▸ Work item
The output is the lines below from the one with "LINE2 pin DO: D3 -> D8" through the one with "LUX1: TSL2561 -> BH1750", both included, printed exactly and with no other line.

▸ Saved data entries

# # # #

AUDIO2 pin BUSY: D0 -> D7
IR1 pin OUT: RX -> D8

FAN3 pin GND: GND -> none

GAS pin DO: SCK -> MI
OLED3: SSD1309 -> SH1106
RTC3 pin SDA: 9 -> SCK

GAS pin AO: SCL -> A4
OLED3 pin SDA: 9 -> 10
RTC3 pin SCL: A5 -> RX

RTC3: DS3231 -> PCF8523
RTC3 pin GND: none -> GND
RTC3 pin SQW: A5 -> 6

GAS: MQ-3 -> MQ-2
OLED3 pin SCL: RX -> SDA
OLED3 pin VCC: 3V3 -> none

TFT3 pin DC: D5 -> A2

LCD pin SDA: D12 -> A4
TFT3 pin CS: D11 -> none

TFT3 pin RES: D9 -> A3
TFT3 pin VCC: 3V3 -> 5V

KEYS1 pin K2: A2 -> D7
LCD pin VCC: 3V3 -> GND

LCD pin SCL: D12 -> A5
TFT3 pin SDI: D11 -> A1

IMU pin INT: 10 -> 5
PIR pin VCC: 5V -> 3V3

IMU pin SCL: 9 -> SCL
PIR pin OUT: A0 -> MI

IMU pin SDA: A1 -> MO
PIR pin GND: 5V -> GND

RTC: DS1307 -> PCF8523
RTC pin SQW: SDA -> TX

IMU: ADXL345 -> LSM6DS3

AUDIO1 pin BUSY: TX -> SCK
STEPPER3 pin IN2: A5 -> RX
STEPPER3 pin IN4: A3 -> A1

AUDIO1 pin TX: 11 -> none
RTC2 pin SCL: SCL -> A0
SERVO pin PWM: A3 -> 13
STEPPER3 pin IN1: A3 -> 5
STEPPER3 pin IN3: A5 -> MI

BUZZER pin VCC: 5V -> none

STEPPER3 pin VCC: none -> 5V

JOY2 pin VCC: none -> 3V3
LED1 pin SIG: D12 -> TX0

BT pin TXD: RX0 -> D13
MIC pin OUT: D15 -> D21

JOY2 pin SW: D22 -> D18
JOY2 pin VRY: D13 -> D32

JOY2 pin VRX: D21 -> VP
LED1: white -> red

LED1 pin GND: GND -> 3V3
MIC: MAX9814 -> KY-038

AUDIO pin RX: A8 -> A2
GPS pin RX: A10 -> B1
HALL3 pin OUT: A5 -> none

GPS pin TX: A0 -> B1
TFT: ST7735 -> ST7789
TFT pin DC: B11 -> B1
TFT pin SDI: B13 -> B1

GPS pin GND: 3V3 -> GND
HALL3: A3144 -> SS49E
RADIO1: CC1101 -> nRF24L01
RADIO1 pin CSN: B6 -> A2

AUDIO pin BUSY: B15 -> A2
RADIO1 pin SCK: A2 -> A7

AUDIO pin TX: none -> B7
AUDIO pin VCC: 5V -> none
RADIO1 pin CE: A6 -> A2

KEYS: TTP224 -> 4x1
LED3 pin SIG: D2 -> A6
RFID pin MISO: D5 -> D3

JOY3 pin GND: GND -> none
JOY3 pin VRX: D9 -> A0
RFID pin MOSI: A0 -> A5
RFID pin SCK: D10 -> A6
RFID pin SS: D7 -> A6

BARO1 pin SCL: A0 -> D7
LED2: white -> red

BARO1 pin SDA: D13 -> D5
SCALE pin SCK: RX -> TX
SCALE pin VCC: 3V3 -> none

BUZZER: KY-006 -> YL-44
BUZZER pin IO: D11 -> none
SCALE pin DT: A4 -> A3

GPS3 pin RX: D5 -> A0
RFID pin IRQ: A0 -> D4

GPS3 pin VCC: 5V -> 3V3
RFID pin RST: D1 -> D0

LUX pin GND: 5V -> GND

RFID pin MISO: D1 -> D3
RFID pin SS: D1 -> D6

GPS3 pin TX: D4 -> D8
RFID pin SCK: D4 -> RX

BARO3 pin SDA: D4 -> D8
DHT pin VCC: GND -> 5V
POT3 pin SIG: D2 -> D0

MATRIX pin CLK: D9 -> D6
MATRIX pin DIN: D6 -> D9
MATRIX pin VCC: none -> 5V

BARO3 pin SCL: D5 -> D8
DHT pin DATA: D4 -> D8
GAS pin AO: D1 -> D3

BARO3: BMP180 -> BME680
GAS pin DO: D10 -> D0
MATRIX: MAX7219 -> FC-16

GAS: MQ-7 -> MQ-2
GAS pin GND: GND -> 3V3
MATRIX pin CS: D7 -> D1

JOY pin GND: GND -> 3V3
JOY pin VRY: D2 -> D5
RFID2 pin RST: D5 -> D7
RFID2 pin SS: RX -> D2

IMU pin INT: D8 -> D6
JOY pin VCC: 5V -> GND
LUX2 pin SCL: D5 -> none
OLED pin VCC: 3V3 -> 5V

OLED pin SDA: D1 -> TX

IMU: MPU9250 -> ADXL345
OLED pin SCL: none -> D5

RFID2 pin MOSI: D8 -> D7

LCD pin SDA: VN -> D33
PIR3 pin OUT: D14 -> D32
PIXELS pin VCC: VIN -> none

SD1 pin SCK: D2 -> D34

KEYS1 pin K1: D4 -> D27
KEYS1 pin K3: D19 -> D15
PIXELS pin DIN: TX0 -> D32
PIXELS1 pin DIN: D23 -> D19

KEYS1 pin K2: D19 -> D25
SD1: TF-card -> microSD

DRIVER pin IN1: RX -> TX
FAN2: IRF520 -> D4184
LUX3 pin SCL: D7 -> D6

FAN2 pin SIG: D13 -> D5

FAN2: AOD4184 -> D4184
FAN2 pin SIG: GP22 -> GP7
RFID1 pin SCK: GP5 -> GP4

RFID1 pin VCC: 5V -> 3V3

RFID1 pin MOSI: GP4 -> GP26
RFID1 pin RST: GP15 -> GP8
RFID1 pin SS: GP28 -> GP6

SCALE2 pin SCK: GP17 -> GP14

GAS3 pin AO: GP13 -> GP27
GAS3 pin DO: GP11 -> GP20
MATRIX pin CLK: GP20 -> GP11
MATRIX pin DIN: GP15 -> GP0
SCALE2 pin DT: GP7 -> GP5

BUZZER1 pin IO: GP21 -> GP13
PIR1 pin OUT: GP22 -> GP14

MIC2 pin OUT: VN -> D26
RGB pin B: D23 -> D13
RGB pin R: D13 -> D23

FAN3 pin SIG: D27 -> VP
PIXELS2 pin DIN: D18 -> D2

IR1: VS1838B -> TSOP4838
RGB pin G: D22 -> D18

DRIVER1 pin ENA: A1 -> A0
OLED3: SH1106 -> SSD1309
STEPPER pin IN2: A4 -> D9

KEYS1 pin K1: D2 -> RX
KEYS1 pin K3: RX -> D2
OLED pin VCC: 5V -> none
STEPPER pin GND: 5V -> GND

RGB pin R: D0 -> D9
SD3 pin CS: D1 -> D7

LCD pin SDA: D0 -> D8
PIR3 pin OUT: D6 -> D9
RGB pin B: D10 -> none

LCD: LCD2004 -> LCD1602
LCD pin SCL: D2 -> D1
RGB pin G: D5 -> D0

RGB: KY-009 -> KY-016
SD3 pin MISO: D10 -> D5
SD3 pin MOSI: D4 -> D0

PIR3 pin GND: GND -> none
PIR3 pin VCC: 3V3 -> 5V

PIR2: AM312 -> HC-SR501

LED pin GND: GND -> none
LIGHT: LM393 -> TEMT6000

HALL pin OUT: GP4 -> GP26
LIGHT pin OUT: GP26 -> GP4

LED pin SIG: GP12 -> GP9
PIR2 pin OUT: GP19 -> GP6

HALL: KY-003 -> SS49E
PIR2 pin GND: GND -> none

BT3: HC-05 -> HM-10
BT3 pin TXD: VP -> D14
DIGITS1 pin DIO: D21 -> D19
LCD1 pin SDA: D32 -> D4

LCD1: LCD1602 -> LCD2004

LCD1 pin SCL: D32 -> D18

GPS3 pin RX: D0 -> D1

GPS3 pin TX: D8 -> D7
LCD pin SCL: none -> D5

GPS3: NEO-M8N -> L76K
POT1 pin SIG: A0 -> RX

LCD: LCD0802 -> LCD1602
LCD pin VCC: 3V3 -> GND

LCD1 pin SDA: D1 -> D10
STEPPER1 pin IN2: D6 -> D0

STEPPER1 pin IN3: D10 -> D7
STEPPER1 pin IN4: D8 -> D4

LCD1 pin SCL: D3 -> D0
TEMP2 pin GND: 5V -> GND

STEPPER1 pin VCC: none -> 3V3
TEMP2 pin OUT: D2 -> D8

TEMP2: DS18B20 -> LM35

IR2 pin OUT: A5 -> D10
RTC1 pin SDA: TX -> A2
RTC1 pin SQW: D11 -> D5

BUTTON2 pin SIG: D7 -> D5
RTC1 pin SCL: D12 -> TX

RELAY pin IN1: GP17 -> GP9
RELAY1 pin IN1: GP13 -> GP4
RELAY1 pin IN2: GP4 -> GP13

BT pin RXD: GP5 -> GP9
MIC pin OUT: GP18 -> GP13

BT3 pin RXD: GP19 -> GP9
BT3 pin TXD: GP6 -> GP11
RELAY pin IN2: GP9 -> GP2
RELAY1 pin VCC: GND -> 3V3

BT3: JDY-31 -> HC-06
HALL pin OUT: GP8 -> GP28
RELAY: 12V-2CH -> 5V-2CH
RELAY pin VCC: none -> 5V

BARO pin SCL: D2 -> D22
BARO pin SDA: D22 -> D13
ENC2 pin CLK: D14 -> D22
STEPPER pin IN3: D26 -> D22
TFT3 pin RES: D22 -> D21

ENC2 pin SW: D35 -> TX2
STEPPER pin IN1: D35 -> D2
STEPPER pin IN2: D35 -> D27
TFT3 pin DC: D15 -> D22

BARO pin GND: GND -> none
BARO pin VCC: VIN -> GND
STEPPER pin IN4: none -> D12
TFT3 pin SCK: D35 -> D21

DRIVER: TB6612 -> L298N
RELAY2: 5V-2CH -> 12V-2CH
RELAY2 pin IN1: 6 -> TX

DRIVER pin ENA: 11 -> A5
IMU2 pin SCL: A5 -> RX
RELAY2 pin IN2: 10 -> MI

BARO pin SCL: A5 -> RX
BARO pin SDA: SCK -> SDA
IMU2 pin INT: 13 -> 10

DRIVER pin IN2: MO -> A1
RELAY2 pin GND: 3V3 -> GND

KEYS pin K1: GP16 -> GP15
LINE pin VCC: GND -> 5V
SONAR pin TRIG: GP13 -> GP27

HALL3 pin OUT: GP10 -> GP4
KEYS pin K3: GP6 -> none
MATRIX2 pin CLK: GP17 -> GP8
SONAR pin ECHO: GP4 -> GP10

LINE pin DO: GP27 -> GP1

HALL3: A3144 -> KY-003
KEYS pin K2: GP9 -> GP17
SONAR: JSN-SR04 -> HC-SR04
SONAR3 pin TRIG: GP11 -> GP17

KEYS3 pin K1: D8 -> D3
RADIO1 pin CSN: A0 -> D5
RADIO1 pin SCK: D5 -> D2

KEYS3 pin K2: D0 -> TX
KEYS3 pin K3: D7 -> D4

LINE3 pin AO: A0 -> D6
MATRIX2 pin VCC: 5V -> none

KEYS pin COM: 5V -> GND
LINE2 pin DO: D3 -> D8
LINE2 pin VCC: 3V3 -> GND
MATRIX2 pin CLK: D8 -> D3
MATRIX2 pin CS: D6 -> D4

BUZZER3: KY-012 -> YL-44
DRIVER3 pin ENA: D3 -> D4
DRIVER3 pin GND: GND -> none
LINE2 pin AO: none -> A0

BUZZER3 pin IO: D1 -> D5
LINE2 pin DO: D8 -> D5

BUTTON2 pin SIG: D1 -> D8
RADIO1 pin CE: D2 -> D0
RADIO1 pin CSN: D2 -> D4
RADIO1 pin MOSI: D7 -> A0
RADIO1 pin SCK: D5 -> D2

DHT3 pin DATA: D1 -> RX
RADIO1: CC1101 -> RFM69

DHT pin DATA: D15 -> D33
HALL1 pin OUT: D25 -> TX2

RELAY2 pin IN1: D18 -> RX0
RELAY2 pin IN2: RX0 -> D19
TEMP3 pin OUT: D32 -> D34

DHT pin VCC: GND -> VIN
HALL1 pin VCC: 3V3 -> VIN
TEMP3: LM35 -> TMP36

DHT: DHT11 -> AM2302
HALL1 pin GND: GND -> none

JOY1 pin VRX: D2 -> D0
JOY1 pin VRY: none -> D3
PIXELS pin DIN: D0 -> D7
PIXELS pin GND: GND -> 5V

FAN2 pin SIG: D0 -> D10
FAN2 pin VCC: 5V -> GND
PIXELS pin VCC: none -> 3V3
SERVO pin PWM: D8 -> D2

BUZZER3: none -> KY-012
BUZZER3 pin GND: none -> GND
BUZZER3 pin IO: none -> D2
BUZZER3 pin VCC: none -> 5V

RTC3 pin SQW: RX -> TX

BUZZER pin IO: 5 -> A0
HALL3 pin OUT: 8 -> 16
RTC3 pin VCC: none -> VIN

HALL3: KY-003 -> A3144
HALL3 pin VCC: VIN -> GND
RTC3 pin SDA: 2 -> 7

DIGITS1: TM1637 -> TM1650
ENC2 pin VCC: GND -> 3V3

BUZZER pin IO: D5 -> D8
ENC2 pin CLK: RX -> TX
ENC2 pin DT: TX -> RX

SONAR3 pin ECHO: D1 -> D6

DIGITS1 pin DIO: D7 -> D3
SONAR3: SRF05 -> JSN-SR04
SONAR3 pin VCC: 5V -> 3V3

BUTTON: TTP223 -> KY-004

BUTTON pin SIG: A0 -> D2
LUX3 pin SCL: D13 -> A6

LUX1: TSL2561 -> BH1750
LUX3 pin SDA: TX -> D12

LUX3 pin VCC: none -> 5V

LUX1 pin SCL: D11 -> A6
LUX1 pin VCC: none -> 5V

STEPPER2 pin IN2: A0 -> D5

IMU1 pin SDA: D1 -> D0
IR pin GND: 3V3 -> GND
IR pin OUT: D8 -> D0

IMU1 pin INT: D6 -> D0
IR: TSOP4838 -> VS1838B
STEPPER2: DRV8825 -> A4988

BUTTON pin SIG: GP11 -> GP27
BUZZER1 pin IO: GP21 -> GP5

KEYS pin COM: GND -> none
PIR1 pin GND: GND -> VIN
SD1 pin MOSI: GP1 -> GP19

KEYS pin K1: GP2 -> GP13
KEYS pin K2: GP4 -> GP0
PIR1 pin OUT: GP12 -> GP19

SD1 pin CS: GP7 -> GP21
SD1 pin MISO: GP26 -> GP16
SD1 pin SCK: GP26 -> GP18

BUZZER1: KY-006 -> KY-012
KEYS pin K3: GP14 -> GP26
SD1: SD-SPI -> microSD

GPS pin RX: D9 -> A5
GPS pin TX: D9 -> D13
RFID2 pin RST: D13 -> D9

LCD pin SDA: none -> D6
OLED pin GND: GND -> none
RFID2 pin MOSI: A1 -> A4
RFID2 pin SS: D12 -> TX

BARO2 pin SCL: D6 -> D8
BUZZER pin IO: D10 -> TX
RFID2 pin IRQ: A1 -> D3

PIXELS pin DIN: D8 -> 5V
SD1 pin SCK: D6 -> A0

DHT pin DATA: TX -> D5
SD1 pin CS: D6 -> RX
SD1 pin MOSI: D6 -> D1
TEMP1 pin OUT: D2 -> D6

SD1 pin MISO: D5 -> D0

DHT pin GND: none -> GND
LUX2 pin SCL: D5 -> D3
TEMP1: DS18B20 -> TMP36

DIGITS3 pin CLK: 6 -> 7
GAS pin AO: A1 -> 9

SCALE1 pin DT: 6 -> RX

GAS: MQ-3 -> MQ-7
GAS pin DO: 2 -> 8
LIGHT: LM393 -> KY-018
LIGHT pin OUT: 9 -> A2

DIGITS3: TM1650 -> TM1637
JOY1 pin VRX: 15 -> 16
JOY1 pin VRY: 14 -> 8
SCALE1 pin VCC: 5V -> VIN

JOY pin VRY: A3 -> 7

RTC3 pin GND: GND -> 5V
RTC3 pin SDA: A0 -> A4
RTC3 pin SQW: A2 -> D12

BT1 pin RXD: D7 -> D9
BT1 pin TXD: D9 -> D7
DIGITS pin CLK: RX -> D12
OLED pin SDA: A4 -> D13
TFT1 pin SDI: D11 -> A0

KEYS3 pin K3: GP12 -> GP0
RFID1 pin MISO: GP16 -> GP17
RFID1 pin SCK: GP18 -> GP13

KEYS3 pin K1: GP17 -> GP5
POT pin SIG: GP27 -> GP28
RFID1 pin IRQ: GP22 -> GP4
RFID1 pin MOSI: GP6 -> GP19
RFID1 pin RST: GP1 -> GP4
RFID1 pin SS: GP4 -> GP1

# # # #

▸ Answer to this task
LINE2 pin DO: D3 -> D8
LINE2 pin VCC: 3V3 -> GND
MATRIX2 pin CLK: D8 -> D3
MATRIX2 pin CS: D6 -> D4

BUZZER3: KY-012 -> YL-44
DRIVER3 pin ENA: D3 -> D4
DRIVER3 pin GND: GND -> none
LINE2 pin AO: none -> A0

BUZZER3 pin IO: D1 -> D5
LINE2 pin DO: D8 -> D5

BUTTON2 pin SIG: D1 -> D8
RADIO1 pin CE: D2 -> D0
RADIO1 pin CSN: D2 -> D4
RADIO1 pin MOSI: D7 -> A0
RADIO1 pin SCK: D5 -> D2

DHT3 pin DATA: D1 -> RX
RADIO1: CC1101 -> RFM69

DHT pin DATA: D15 -> D33
HALL1 pin OUT: D25 -> TX2

RELAY2 pin IN1: D18 -> RX0
RELAY2 pin IN2: RX0 -> D19
TEMP3 pin OUT: D32 -> D34

DHT pin VCC: GND -> VIN
HALL1 pin VCC: 3V3 -> VIN
TEMP3: LM35 -> TMP36

DHT: DHT11 -> AM2302
HALL1 pin GND: GND -> none

JOY1 pin VRX: D2 -> D0
JOY1 pin VRY: none -> D3
PIXELS pin DIN: D0 -> D7
PIXELS pin GND: GND -> 5V

FAN2 pin SIG: D0 -> D10
FAN2 pin VCC: 5V -> GND
PIXELS pin VCC: none -> 3V3
SERVO pin PWM: D8 -> D2

BUZZER3: none -> KY-012
BUZZER3 pin GND: none -> GND
BUZZER3 pin IO: none -> D2
BUZZER3 pin VCC: none -> 5V

RTC3 pin SQW: RX -> TX

BUZZER pin IO: 5 -> A0
HALL3 pin OUT: 8 -> 16
RTC3 pin VCC: none -> VIN

HALL3: KY-003 -> A3144
HALL3 pin VCC: VIN -> GND
RTC3 pin SDA: 2 -> 7

DIGITS1: TM1637 -> TM1650
ENC2 pin VCC: GND -> 3V3

BUZZER pin IO: D5 -> D8
ENC2 pin CLK: RX -> TX
ENC2 pin DT: TX -> RX

SONAR3 pin ECHO: D1 -> D6

DIGITS1 pin DIO: D7 -> D3
SONAR3: SRF05 -> JSN-SR04
SONAR3 pin VCC: 5V -> 3V3

BUTTON: TTP223 -> KY-004

BUTTON pin SIG: A0 -> D2
LUX3 pin SCL: D13 -> A6

LUX1: TSL2561 -> BH1750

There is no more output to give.